Could you set down exactly the lines of the data below, starting at the one that holds "yellow pear [446,209,527,290] -> none" and ending at the one that holds "blue cutting board [423,448,548,531]", both included, and only those?

== SOURCE DATA

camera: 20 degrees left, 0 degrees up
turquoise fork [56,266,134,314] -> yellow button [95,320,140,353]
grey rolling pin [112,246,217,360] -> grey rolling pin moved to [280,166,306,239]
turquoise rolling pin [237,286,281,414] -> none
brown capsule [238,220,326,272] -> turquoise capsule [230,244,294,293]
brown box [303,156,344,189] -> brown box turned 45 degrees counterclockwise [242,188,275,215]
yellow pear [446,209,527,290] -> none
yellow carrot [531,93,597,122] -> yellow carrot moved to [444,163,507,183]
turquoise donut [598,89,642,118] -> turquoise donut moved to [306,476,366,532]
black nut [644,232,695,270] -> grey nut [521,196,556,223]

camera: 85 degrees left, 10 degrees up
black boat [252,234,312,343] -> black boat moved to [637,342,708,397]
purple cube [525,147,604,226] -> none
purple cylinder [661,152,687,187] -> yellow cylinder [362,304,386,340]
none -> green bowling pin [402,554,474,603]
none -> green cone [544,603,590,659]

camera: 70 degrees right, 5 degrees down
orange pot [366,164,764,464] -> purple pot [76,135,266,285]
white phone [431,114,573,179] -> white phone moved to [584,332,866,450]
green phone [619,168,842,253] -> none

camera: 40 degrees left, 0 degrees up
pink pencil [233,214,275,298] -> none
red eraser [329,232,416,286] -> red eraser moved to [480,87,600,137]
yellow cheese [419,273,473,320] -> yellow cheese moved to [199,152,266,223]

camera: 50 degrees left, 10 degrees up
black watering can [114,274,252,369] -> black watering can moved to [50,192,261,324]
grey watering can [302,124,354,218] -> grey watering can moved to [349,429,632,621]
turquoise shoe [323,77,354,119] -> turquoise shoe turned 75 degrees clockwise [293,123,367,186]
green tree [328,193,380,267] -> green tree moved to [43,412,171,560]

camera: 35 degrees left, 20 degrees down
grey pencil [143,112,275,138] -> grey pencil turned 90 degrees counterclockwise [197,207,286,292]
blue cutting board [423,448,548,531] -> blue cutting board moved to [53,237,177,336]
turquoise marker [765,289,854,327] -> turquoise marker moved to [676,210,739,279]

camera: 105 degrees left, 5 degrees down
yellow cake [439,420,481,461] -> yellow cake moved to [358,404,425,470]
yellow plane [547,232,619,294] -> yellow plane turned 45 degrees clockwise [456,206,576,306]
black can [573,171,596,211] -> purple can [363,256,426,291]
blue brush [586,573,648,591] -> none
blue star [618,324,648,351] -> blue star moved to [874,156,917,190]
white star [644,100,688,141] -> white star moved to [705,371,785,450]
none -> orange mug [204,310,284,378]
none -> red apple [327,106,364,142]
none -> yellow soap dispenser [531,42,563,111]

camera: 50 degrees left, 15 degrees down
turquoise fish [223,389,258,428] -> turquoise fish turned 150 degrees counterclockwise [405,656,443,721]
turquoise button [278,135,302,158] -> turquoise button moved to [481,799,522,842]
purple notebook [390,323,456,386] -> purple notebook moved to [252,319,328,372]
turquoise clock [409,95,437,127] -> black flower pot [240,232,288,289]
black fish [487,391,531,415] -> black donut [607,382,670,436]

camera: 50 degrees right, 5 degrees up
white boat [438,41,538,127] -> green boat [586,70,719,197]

====

WRITTEN ANSWER |
yellow pear [446,209,527,290] -> none
yellow carrot [531,93,597,122] -> yellow carrot moved to [444,163,507,183]
turquoise donut [598,89,642,118] -> turquoise donut moved to [306,476,366,532]
black nut [644,232,695,270] -> grey nut [521,196,556,223]

camera: 85 degrees left, 10 degrees up
black boat [252,234,312,343] -> black boat moved to [637,342,708,397]
purple cube [525,147,604,226] -> none
purple cylinder [661,152,687,187] -> yellow cylinder [362,304,386,340]
none -> green bowling pin [402,554,474,603]
none -> green cone [544,603,590,659]

camera: 70 degrees right, 5 degrees down
orange pot [366,164,764,464] -> purple pot [76,135,266,285]
white phone [431,114,573,179] -> white phone moved to [584,332,866,450]
green phone [619,168,842,253] -> none

camera: 40 degrees left, 0 degrees up
pink pencil [233,214,275,298] -> none
red eraser [329,232,416,286] -> red eraser moved to [480,87,600,137]
yellow cheese [419,273,473,320] -> yellow cheese moved to [199,152,266,223]

camera: 50 degrees left, 10 degrees up
black watering can [114,274,252,369] -> black watering can moved to [50,192,261,324]
grey watering can [302,124,354,218] -> grey watering can moved to [349,429,632,621]
turquoise shoe [323,77,354,119] -> turquoise shoe turned 75 degrees clockwise [293,123,367,186]
green tree [328,193,380,267] -> green tree moved to [43,412,171,560]

camera: 35 degrees left, 20 degrees down
grey pencil [143,112,275,138] -> grey pencil turned 90 degrees counterclockwise [197,207,286,292]
blue cutting board [423,448,548,531] -> blue cutting board moved to [53,237,177,336]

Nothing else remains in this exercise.